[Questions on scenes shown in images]
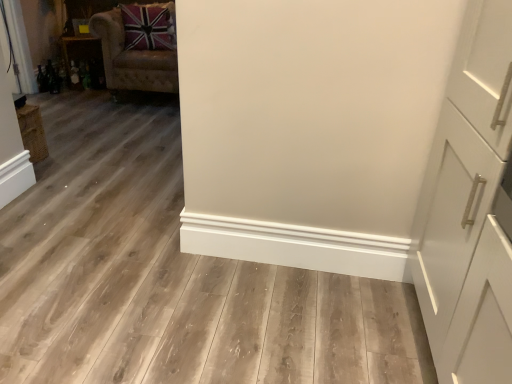
Question: Is wooden shelf at left closer to camera compared to velvet beige armchair at upper left?

Choices:
 (A) no
 (B) yes

Answer: (A)

Question: Is wooden shelf at left beside velvet beige armchair at upper left?

Choices:
 (A) yes
 (B) no

Answer: (B)

Question: Considering the relative sizes of wooden shelf at left and velvet beige armchair at upper left in the image provided, is wooden shelf at left wider than velvet beige armchair at upper left?

Choices:
 (A) yes
 (B) no

Answer: (B)

Question: Could you tell me if wooden shelf at left is turned towards velvet beige armchair at upper left?

Choices:
 (A) no
 (B) yes

Answer: (B)

Question: Is wooden shelf at left to the right of velvet beige armchair at upper left from the viewer's perspective?

Choices:
 (A) yes
 (B) no

Answer: (B)

Question: From a real-world perspective, is wooden shelf at left positioned under velvet beige armchair at upper left based on gravity?

Choices:
 (A) yes
 (B) no

Answer: (A)

Question: Is velvet beige armchair at upper left outside of wooden shelf at left?

Choices:
 (A) no
 (B) yes

Answer: (B)

Question: Is wooden shelf at left completely or partially inside velvet beige armchair at upper left?

Choices:
 (A) yes
 (B) no

Answer: (B)

Question: Can you confirm if velvet beige armchair at upper left is shorter than wooden shelf at left?

Choices:
 (A) yes
 (B) no

Answer: (B)

Question: From a real-world perspective, is velvet beige armchair at upper left on wooden shelf at left?

Choices:
 (A) yes
 (B) no

Answer: (A)

Question: Is velvet beige armchair at upper left behind wooden shelf at left?

Choices:
 (A) yes
 (B) no

Answer: (B)

Question: Is velvet beige armchair at upper left at the left side of wooden shelf at left?

Choices:
 (A) no
 (B) yes

Answer: (A)

Question: Based on their positions, is velvet beige armchair at upper left located to the left or right of wooden shelf at left?

Choices:
 (A) left
 (B) right

Answer: (B)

# EXERCISE BRIEF:
Output the listing above word for word, leaving out the pictures.

# SOLUTION:
Question: Is wooden shelf at left closer to camera compared to velvet beige armchair at upper left?

Choices:
 (A) no
 (B) yes

Answer: (A)

Question: Is wooden shelf at left beside velvet beige armchair at upper left?

Choices:
 (A) yes
 (B) no

Answer: (B)

Question: Considering the relative sizes of wooden shelf at left and velvet beige armchair at upper left in the image provided, is wooden shelf at left wider than velvet beige armchair at upper left?

Choices:
 (A) yes
 (B) no

Answer: (B)

Question: Could you tell me if wooden shelf at left is turned towards velvet beige armchair at upper left?

Choices:
 (A) no
 (B) yes

Answer: (B)

Question: Is wooden shelf at left to the right of velvet beige armchair at upper left from the viewer's perspective?

Choices:
 (A) yes
 (B) no

Answer: (B)

Question: From a real-world perspective, is wooden shelf at left positioned under velvet beige armchair at upper left based on gravity?

Choices:
 (A) yes
 (B) no

Answer: (A)

Question: Is velvet beige armchair at upper left outside of wooden shelf at left?

Choices:
 (A) no
 (B) yes

Answer: (B)

Question: Is wooden shelf at left completely or partially inside velvet beige armchair at upper left?

Choices:
 (A) yes
 (B) no

Answer: (B)

Question: Can you confirm if velvet beige armchair at upper left is shorter than wooden shelf at left?

Choices:
 (A) yes
 (B) no

Answer: (B)

Question: From a real-world perspective, is velvet beige armchair at upper left on wooden shelf at left?

Choices:
 (A) yes
 (B) no

Answer: (A)

Question: Is velvet beige armchair at upper left behind wooden shelf at left?

Choices:
 (A) yes
 (B) no

Answer: (B)

Question: Is velvet beige armchair at upper left at the left side of wooden shelf at left?

Choices:
 (A) no
 (B) yes

Answer: (A)

Question: Based on their positions, is velvet beige armchair at upper left located to the left or right of wooden shelf at left?

Choices:
 (A) left
 (B) right

Answer: (B)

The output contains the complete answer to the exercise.